▶ **REQUIRED ACTION**
From the data that follows, copy every line with the string "camera".

Coordinate-based change listings:
»»

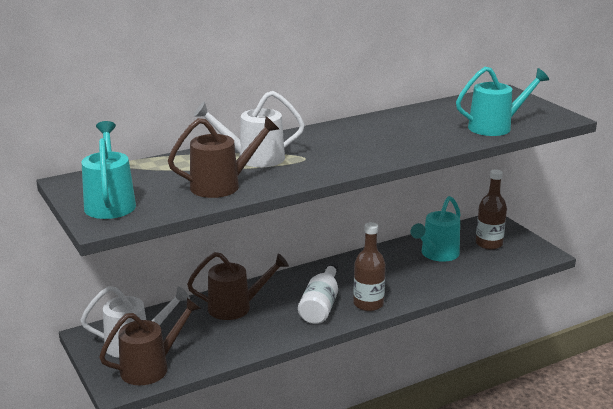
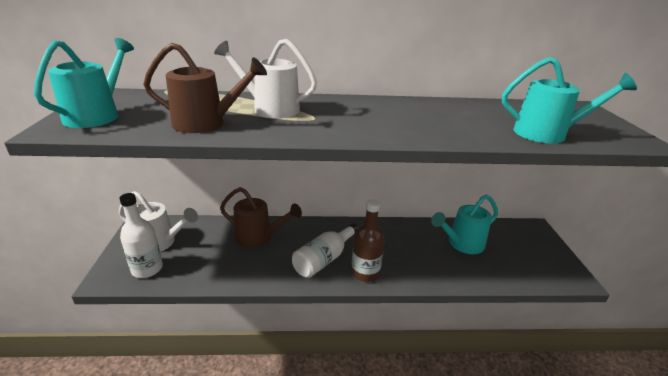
camera: 25 degrees right, 5 degrees up
(151, 367) = (147, 269): brown watering can -> white bottle
(489, 244) = (519, 249): brown bottle -> none

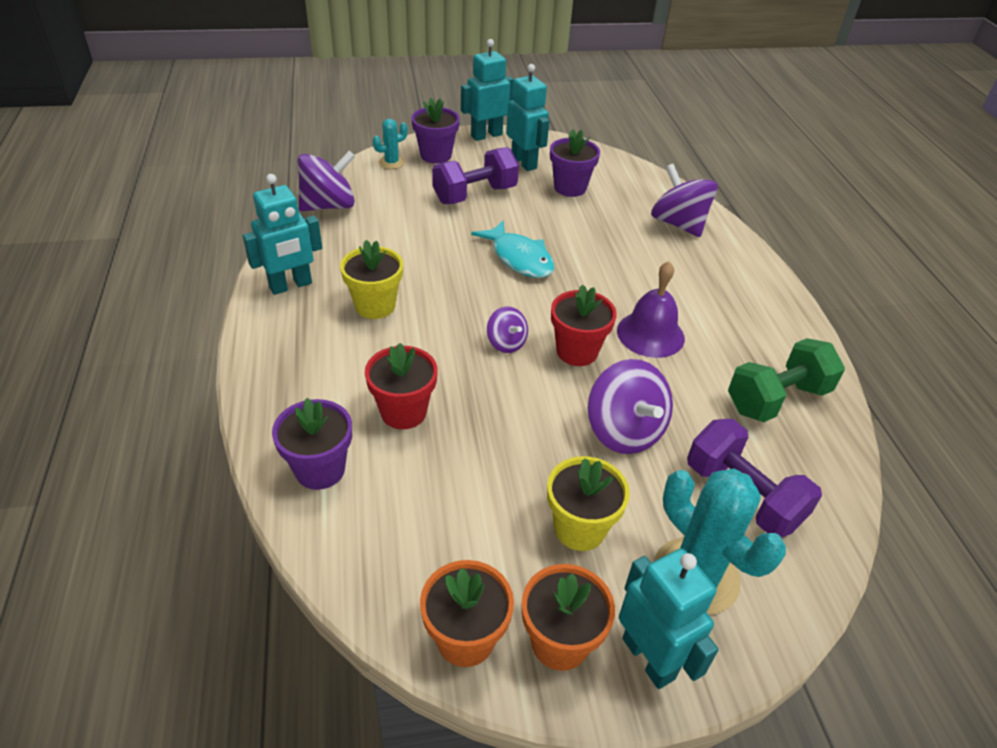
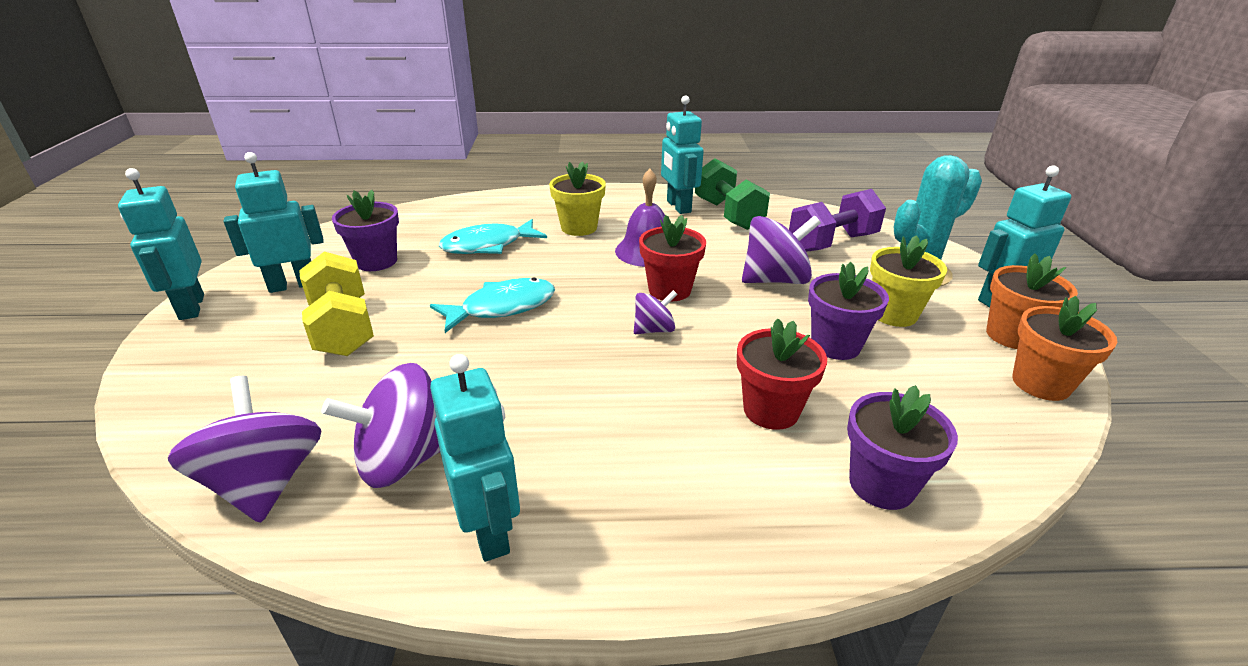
camera: 80 degrees left, 10 degrees down
(375, 306) = (566, 430): yellow flower pot -> yellow flower pot (579, 227)
(391, 162) = (183, 403): turquoise cactus -> none
(436, 155) = (204, 356): purple flower pot -> purple flower pot (835, 345)
(475, 195) = (343, 328): purple dumbbell -> yellow dumbbell
(619, 236) = (488, 245): none -> turquoise fish
(678, 224) = (482, 215): purple spinning top -> purple spinning top (404, 460)
(775, 355) = (678, 206): none -> turquoise robot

««

▶ **TASK RESPONSE**
camera: 25 degrees right, 5 degrees up
camera: 80 degrees left, 10 degrees down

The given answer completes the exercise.